◆ Задание к выполнению ◆
Найдите в позициях ниже все строки, где встречается слово «spotlight», и выпишите каждую из них целиком.

Позиции из источника данных:
..............................

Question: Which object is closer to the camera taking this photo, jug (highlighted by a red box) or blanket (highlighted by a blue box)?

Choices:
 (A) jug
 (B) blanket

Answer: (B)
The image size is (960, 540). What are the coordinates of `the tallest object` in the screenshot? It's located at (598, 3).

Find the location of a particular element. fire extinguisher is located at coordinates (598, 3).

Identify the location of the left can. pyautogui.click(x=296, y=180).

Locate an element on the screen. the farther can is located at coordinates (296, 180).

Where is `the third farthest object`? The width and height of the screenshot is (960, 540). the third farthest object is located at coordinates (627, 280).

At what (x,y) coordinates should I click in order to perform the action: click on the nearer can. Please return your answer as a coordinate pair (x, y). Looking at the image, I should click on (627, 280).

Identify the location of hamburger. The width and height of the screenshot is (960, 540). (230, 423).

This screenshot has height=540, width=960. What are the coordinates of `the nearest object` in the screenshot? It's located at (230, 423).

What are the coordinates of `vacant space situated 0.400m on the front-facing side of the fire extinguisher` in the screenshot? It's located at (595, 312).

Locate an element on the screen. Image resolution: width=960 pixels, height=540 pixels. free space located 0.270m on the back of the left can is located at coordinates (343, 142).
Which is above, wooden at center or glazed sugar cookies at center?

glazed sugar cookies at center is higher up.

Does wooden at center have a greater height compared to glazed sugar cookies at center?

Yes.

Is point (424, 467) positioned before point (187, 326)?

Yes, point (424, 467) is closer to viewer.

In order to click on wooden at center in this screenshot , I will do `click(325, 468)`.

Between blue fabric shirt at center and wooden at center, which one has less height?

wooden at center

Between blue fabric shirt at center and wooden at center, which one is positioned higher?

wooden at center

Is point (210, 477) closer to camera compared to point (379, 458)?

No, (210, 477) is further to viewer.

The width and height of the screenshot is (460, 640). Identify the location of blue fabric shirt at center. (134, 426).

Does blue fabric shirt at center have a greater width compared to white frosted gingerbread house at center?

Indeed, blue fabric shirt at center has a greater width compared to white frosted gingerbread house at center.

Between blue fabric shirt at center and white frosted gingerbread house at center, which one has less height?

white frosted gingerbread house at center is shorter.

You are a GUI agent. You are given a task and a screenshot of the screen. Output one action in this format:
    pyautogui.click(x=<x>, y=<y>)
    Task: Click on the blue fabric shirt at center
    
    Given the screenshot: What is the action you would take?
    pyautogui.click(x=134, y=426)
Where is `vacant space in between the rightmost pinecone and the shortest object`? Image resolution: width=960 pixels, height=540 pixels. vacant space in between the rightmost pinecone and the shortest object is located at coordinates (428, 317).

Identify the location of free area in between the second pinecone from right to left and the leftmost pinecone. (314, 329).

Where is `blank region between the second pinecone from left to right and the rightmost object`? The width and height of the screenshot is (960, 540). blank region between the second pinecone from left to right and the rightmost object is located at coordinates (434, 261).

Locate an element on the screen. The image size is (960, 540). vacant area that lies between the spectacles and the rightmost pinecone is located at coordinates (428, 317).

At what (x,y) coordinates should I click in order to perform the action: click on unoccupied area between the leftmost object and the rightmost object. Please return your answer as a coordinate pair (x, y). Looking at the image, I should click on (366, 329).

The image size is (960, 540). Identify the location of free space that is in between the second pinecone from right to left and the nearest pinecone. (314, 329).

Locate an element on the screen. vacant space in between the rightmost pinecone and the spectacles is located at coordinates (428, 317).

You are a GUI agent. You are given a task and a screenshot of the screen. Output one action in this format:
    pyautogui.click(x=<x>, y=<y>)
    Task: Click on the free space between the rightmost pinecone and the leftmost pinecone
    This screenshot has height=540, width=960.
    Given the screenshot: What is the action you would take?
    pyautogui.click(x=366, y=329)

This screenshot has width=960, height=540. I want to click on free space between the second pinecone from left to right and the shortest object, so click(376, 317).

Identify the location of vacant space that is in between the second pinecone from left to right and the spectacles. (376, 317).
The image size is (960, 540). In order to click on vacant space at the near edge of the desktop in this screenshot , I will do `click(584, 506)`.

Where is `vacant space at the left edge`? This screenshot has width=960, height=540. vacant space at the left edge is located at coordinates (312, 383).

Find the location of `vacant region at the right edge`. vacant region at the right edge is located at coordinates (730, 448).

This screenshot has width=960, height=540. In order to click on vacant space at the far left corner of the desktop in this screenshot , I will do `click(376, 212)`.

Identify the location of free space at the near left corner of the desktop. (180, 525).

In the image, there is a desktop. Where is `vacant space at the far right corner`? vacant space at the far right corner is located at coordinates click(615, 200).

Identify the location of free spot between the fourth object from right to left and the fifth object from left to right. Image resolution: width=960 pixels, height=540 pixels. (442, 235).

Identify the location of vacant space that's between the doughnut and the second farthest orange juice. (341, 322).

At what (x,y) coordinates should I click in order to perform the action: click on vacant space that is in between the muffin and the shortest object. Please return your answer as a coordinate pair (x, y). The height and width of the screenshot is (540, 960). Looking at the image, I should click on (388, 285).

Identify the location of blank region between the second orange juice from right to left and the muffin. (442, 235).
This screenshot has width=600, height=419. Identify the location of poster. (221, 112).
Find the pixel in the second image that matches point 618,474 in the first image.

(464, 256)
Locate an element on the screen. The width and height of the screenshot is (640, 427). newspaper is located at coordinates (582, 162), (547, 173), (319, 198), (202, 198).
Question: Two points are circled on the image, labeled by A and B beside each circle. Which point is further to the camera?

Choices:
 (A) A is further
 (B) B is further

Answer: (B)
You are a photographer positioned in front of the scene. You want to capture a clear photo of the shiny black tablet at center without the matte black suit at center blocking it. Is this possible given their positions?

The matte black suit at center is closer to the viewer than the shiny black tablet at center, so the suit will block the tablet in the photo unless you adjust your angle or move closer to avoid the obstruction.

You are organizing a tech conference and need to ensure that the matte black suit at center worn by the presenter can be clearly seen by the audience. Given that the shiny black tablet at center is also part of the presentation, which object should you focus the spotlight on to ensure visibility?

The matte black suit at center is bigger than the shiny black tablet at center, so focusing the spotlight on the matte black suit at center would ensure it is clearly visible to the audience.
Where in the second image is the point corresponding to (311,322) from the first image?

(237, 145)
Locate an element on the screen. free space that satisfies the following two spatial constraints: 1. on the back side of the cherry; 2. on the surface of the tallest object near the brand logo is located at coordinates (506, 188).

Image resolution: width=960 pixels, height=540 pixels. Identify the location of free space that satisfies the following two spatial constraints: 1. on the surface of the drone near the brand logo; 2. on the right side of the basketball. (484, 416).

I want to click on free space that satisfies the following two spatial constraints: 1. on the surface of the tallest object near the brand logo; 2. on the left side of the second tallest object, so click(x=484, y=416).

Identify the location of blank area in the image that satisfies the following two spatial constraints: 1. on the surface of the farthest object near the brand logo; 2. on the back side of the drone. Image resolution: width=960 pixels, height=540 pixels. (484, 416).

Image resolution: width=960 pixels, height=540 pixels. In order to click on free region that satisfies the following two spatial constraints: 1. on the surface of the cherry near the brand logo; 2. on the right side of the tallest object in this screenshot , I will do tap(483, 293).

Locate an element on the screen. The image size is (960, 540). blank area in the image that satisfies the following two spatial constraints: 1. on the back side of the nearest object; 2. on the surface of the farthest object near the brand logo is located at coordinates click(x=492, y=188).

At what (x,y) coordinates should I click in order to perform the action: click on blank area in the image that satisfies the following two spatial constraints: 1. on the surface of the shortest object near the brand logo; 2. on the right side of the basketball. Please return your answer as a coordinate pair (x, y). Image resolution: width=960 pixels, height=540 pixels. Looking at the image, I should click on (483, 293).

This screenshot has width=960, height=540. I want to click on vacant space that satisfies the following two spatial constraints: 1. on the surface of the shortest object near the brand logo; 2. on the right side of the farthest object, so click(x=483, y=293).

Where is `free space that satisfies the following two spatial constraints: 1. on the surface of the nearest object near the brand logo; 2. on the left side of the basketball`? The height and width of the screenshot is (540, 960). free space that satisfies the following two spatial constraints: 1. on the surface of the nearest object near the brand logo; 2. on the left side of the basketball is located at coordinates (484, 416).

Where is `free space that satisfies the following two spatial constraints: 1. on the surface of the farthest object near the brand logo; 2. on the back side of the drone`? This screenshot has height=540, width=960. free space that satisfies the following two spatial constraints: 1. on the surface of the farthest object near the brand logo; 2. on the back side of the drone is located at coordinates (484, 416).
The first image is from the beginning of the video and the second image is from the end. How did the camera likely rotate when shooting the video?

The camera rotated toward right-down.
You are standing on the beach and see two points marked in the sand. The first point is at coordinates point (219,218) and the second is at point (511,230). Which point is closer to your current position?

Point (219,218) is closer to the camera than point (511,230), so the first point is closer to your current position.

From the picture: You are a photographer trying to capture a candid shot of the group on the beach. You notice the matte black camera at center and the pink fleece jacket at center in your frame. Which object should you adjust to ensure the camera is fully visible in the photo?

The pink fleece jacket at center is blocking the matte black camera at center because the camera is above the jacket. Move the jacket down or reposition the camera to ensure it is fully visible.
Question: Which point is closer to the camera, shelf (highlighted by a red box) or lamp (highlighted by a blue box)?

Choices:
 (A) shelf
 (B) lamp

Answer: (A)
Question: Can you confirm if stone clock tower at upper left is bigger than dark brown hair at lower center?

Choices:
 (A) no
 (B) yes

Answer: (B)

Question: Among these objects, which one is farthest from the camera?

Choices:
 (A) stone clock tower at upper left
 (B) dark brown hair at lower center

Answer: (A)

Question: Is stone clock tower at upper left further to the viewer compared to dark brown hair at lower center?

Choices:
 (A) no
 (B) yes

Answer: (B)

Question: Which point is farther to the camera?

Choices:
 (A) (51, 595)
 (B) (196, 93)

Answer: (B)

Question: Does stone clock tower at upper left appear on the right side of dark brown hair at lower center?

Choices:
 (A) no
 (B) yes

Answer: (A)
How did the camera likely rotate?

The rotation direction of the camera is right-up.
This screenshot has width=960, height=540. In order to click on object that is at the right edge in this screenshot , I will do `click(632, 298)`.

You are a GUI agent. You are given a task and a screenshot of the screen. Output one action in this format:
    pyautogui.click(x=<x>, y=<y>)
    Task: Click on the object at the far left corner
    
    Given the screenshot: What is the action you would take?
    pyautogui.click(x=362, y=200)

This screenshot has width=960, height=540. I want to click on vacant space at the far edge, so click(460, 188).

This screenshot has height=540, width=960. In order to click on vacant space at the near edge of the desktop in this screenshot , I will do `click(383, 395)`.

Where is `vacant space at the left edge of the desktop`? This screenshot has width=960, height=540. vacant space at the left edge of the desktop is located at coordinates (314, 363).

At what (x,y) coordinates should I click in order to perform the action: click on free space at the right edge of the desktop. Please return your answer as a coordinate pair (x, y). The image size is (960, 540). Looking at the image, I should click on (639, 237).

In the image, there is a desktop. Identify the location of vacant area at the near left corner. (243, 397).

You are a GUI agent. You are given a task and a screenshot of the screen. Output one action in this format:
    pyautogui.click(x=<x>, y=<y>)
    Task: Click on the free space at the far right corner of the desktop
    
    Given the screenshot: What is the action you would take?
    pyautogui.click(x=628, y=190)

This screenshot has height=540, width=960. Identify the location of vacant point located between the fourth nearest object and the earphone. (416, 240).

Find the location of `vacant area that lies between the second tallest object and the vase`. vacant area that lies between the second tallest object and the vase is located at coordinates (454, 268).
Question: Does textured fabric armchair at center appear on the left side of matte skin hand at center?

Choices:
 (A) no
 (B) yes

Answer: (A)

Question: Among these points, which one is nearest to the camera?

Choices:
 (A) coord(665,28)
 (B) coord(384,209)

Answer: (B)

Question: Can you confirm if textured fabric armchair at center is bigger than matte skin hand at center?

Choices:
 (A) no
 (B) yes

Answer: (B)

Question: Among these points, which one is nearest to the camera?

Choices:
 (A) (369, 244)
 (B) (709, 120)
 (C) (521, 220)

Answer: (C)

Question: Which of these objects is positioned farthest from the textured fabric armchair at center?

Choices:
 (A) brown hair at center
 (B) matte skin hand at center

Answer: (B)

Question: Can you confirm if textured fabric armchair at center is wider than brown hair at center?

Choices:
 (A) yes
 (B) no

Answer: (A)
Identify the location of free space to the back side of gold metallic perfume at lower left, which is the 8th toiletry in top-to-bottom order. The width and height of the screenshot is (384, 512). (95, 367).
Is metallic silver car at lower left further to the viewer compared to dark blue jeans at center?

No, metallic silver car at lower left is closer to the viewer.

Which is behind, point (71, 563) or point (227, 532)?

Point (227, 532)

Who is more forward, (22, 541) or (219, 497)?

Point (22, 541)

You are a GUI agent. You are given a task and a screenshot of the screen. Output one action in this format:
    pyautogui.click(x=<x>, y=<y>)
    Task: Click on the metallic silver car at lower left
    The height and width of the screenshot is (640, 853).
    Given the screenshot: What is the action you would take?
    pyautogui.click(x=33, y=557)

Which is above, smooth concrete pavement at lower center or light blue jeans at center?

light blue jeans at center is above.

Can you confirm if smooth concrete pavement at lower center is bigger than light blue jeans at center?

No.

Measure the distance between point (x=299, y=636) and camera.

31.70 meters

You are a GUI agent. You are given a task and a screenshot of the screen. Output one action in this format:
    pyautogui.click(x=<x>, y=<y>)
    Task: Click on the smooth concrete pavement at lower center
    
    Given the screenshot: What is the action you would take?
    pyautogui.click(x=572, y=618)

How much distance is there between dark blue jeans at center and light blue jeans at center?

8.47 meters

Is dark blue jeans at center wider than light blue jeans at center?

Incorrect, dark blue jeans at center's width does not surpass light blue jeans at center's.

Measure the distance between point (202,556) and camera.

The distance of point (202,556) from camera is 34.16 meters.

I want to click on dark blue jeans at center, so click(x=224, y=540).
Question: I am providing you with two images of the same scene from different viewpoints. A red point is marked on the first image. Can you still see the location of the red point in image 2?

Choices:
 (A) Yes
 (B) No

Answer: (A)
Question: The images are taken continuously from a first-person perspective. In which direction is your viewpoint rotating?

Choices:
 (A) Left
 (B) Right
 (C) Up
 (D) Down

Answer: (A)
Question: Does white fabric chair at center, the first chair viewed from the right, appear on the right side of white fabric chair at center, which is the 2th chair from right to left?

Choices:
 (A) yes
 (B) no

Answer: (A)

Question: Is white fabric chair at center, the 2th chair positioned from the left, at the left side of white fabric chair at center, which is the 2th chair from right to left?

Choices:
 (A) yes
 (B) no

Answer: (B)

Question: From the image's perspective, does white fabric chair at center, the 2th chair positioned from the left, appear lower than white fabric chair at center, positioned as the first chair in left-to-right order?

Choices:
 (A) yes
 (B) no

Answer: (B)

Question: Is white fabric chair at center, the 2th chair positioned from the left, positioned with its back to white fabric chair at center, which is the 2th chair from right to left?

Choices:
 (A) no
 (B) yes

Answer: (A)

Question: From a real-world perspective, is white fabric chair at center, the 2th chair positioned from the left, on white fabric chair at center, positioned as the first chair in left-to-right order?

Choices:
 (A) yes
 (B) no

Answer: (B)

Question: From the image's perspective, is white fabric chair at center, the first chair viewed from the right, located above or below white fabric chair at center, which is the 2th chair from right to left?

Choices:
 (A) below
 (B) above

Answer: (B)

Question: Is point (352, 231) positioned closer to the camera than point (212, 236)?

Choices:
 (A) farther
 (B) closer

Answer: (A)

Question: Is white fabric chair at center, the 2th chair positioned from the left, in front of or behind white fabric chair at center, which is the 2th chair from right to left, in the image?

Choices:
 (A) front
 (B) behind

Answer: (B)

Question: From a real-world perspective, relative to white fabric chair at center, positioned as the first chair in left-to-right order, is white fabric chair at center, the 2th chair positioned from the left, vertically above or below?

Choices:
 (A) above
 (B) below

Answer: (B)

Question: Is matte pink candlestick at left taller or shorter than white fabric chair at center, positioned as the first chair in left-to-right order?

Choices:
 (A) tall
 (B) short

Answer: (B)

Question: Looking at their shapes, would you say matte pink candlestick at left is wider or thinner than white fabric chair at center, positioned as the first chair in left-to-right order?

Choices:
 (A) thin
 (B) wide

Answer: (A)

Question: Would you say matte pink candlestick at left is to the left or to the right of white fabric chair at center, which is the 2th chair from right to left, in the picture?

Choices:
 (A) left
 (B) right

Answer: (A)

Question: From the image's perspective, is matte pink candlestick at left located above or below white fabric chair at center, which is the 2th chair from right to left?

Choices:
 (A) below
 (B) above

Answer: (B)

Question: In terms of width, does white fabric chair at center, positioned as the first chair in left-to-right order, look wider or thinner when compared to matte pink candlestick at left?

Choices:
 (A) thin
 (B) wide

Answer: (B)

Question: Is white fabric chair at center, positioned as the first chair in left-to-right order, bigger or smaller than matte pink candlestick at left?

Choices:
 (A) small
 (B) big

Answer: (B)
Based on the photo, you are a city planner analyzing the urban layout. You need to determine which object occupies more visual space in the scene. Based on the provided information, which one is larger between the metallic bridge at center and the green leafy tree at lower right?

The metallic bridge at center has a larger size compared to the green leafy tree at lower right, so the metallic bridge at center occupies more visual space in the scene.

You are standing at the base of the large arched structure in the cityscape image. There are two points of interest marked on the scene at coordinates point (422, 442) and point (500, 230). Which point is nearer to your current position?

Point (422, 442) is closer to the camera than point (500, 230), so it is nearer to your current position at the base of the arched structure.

..............................

◆ Письменный ответ ◆
You are organizing a tech conference and need to ensure that the matte black suit at center worn by the presenter can be clearly seen by the audience. Given that the shiny black tablet at center is also part of the presentation, which object should you focus the spotlight on to ensure visibility?
The matte black suit at center is bigger than the shiny black tablet at center, so focusing the spotlight on the matte black suit at center would ensure it is clearly visible to the audience.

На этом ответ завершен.